» 작업 지침
"has height=1400, width=849." 문구가 들어 있는 줄에서 시작해 기록의 마지막 줄에서 끝나는 부분을 한 글자도 바꾸지 않고 다시 입력해 주겠어요? 그림은 빼고 적어 주세요.

» 제공된 정보
• • • • •

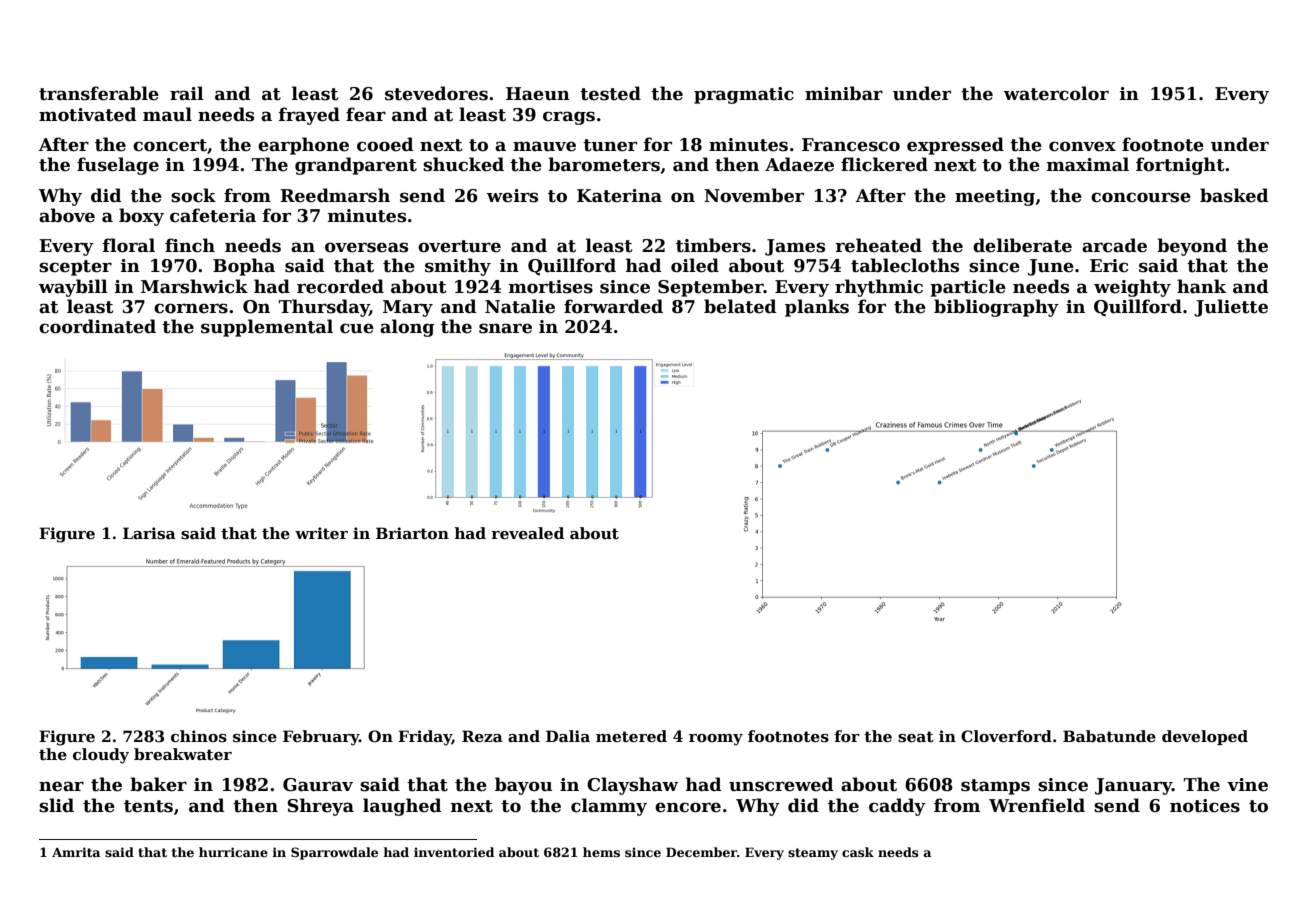 Image resolution: width=1308 pixels, height=924 pixels. What do you see at coordinates (695, 265) in the page?
I see `oiled` at bounding box center [695, 265].
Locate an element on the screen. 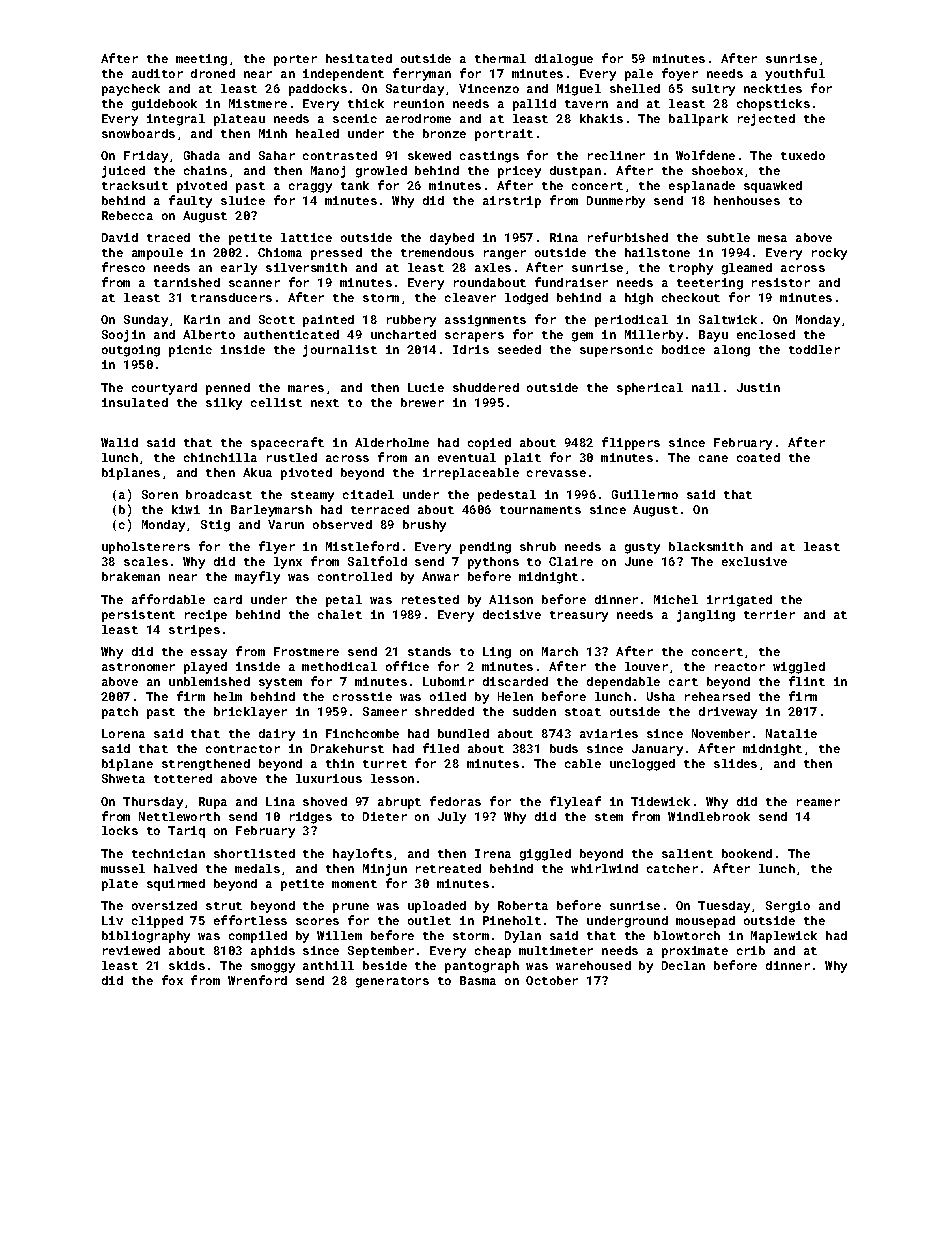 The height and width of the screenshot is (1233, 952). buds is located at coordinates (564, 748).
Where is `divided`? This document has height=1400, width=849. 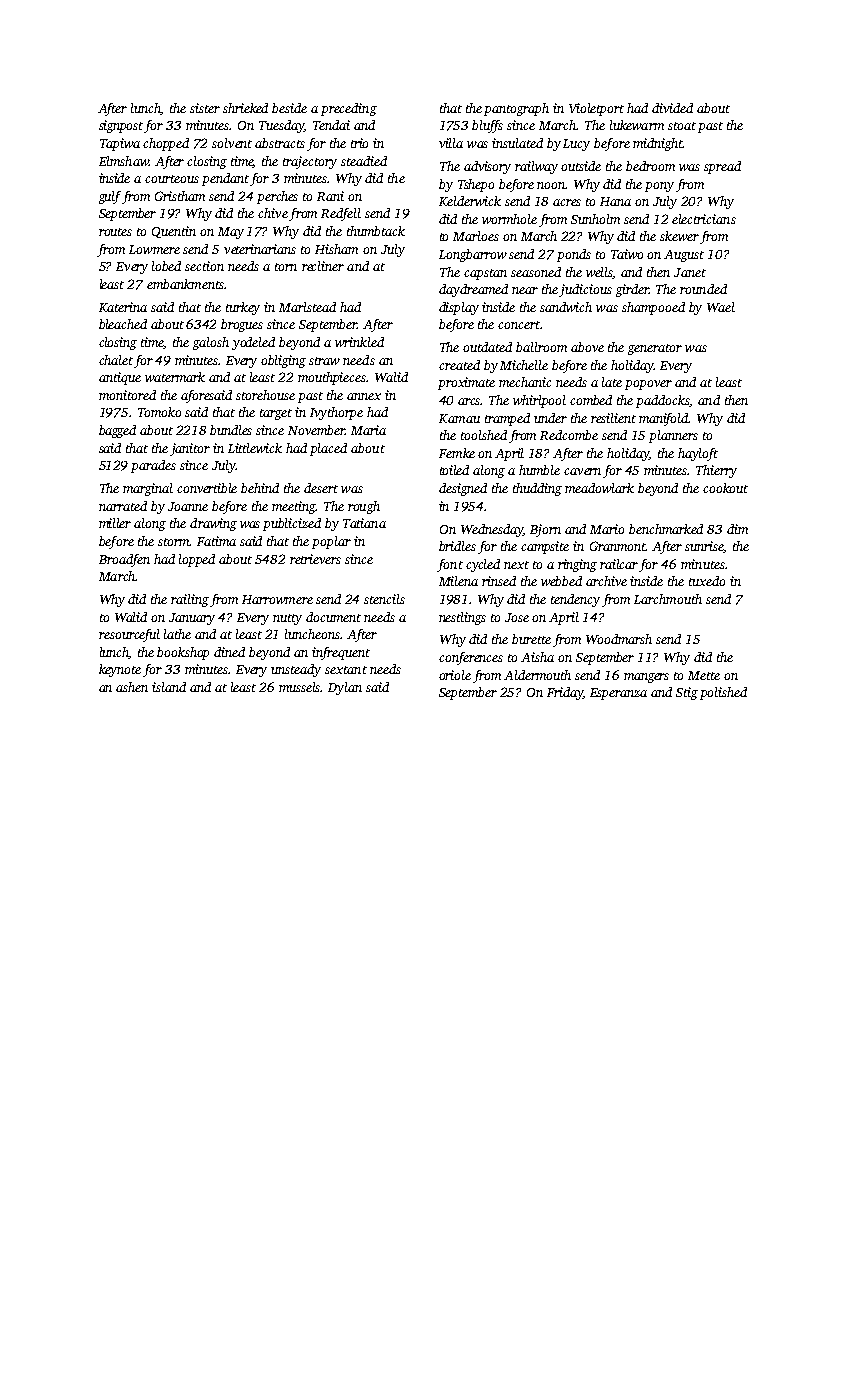
divided is located at coordinates (672, 108).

• • • • •

» 실습 결과
Where is `divided`? This document has height=1400, width=849. 
divided is located at coordinates (672, 108).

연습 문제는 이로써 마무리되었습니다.